- Try it -
Copy out all lines of the listing below that hold "none".

Material to process below:

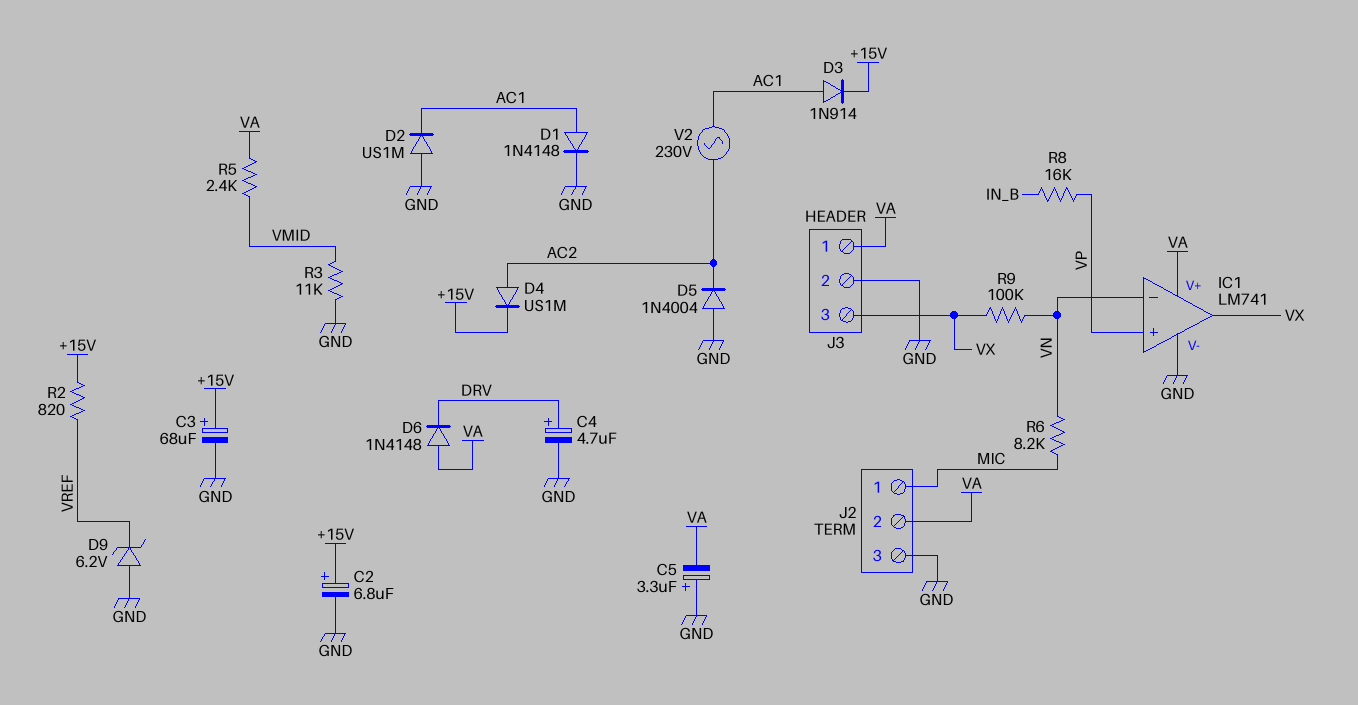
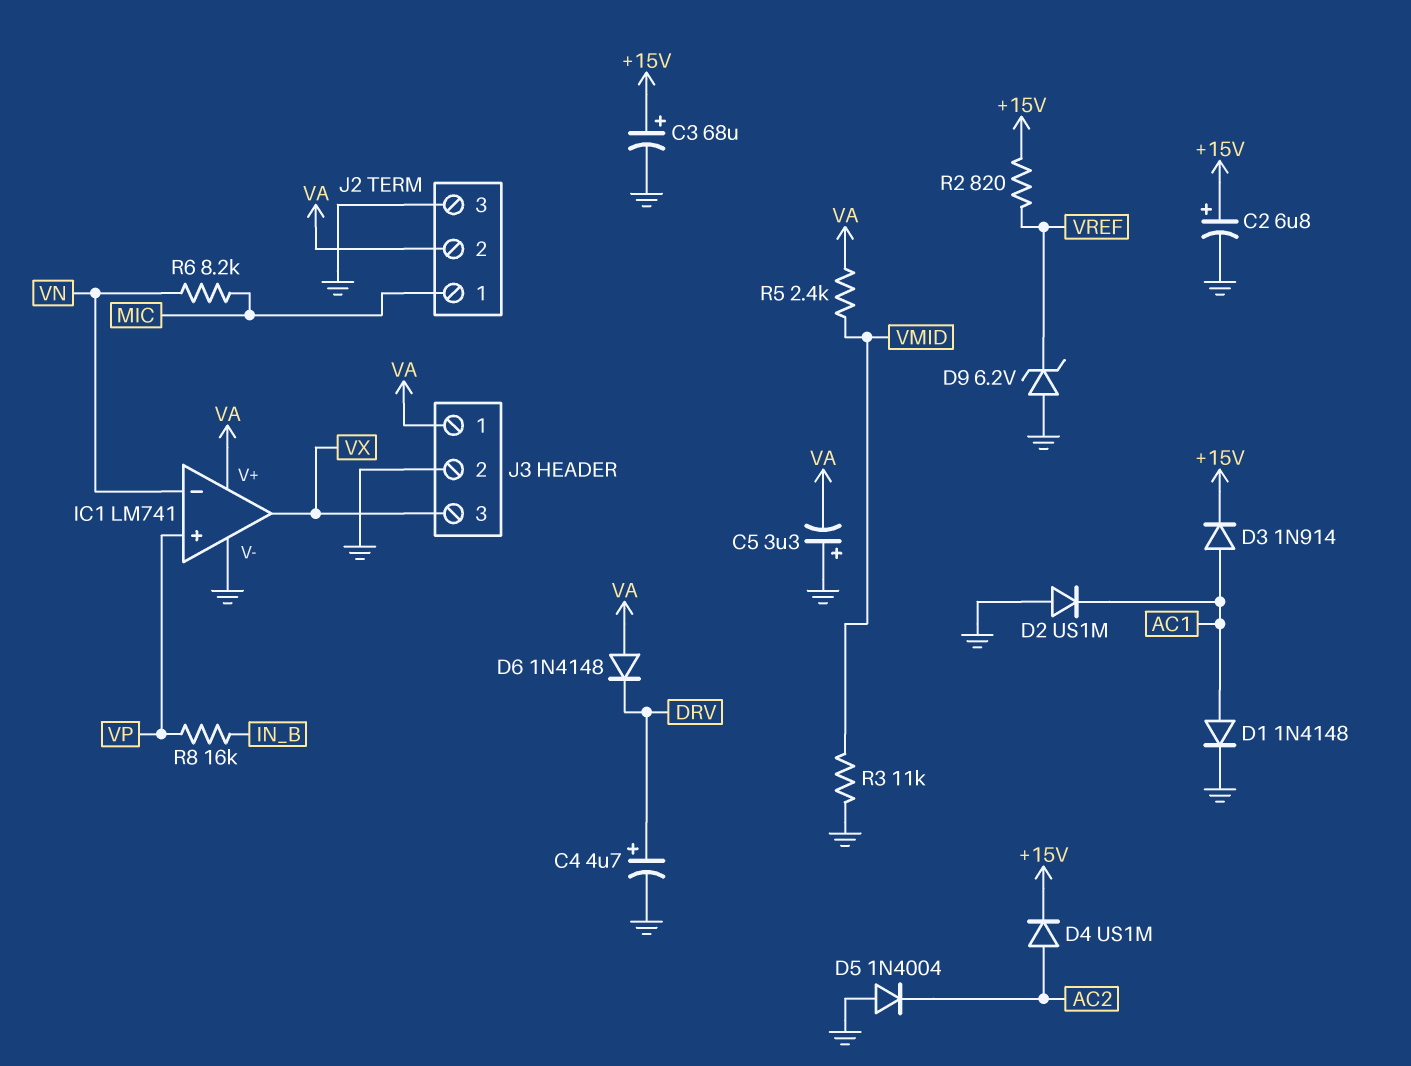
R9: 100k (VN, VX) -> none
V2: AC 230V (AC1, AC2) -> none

End of Material to process.
Material to process below:

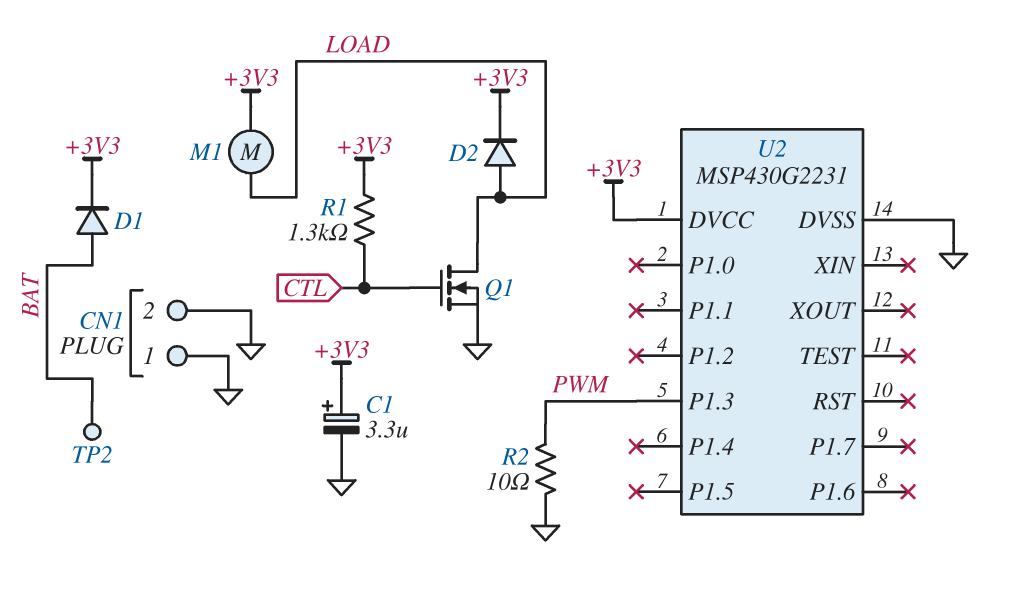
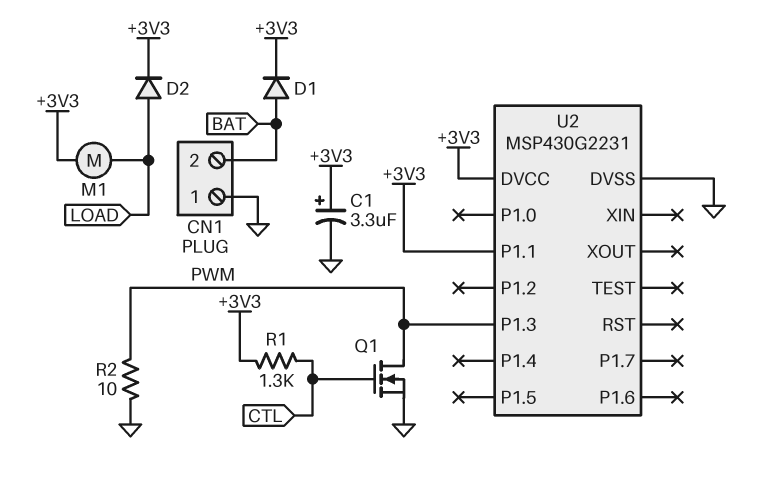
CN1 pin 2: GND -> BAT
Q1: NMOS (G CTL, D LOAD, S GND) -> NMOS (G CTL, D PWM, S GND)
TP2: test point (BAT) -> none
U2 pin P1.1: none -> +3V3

End of Material to process.

- Solution for this exercise -
R9: 100k (VN, VX) -> none
V2: AC 230V (AC1, AC2) -> none
TP2: test point (BAT) -> none
U2 pin P1.1: none -> +3V3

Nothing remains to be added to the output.